▼
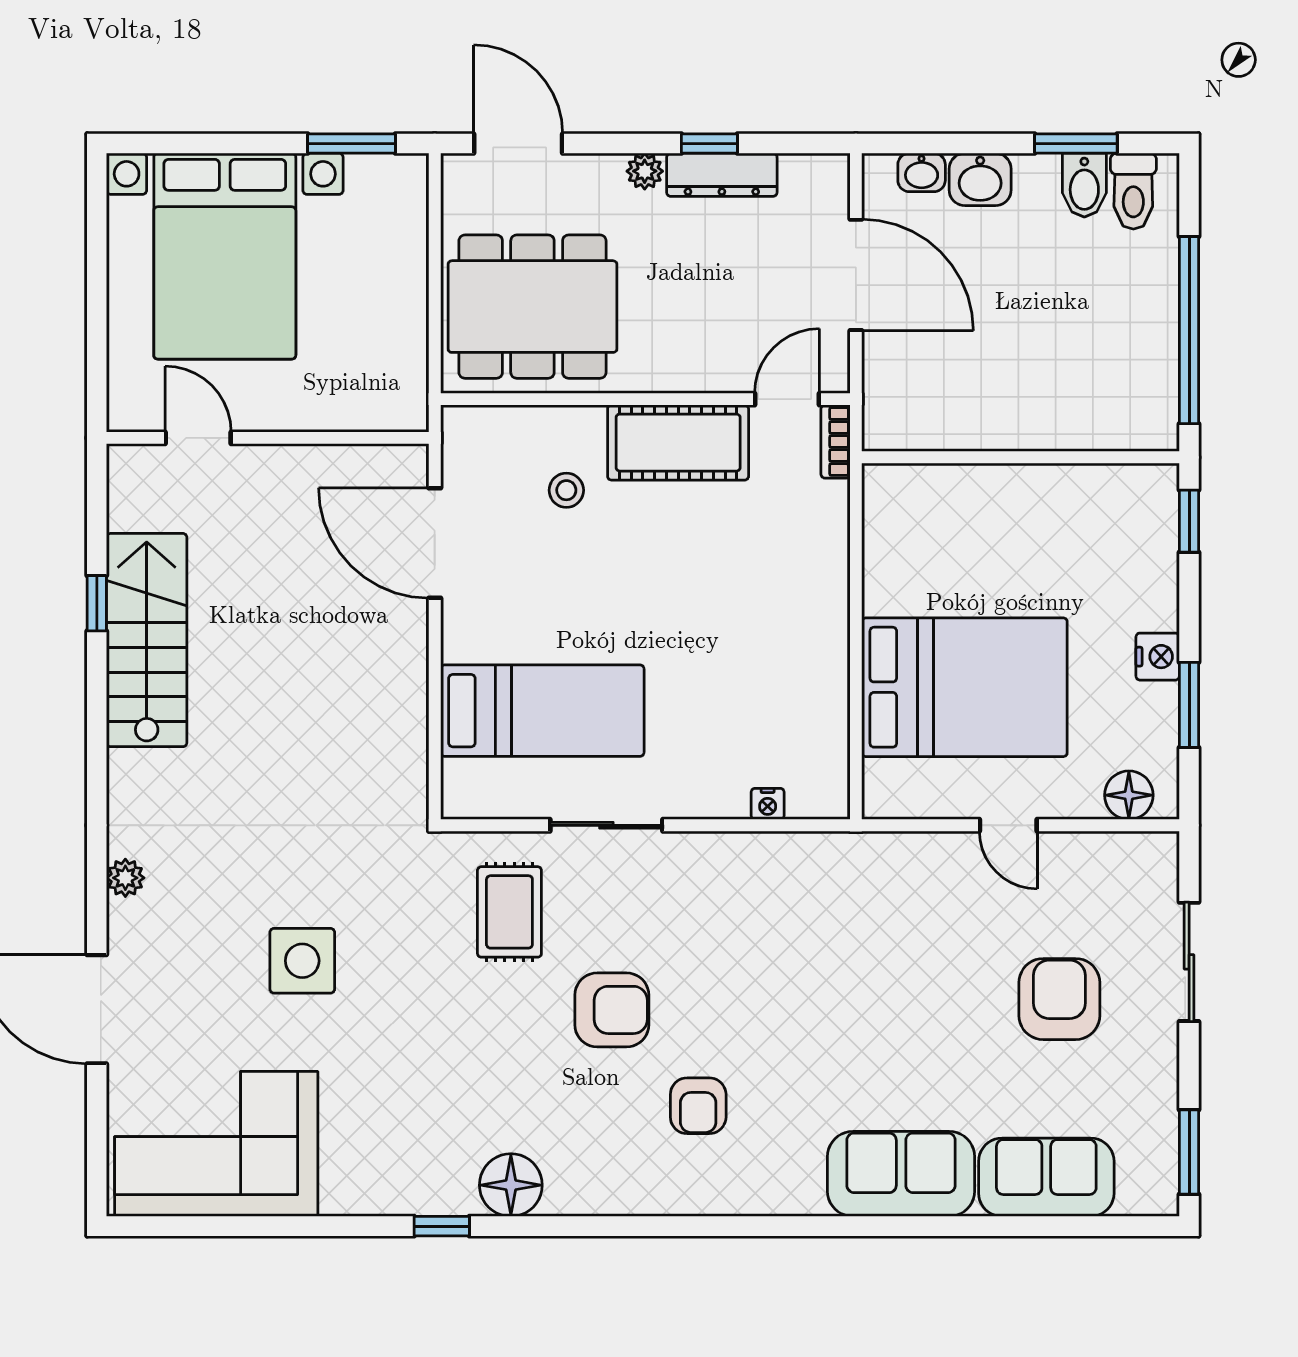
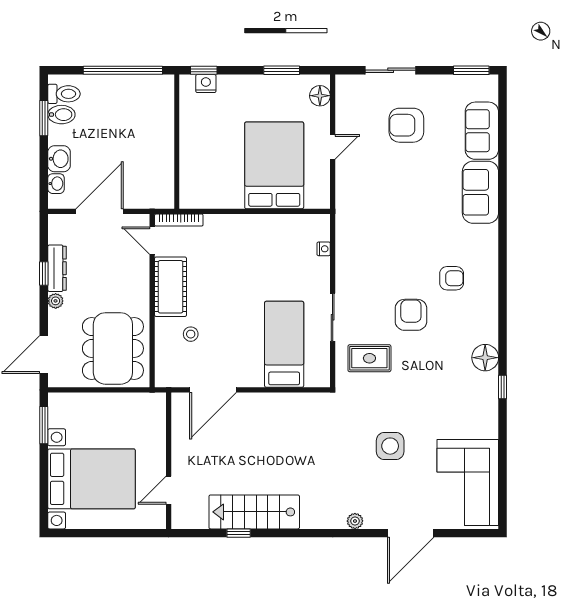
bookcase: (836, 442) -> (179, 220), width x1.56
nightstand: (1158, 657) -> (206, 84), moved

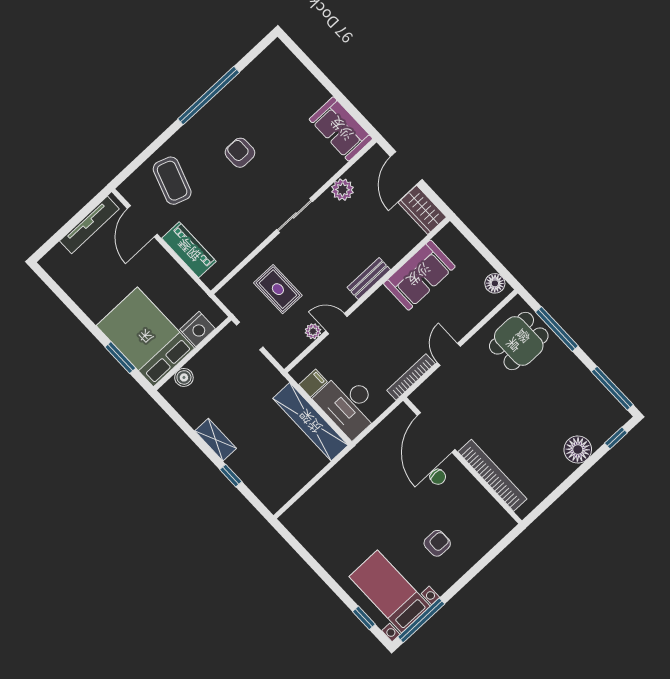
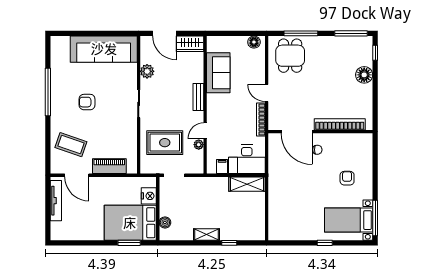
sofa: (341, 129) -> (104, 49), width x1.85, depth x1.27
rug: (278, 289) -> (165, 143), width x1.36, depth x1.43
shelving: (310, 422) -> (247, 184), width x0.68
window: (364, 618) -> (325, 243), moved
▲
To-do item -> Please give the data above again in exact form and omit every picture.

Output ->
bookcase: (836, 442) -> (179, 220), width x1.56
nightstand: (1158, 657) -> (206, 84), moved

sofa: (341, 129) -> (104, 49), width x1.85, depth x1.27
rug: (278, 289) -> (165, 143), width x1.36, depth x1.43
shelving: (310, 422) -> (247, 184), width x0.68
window: (364, 618) -> (325, 243), moved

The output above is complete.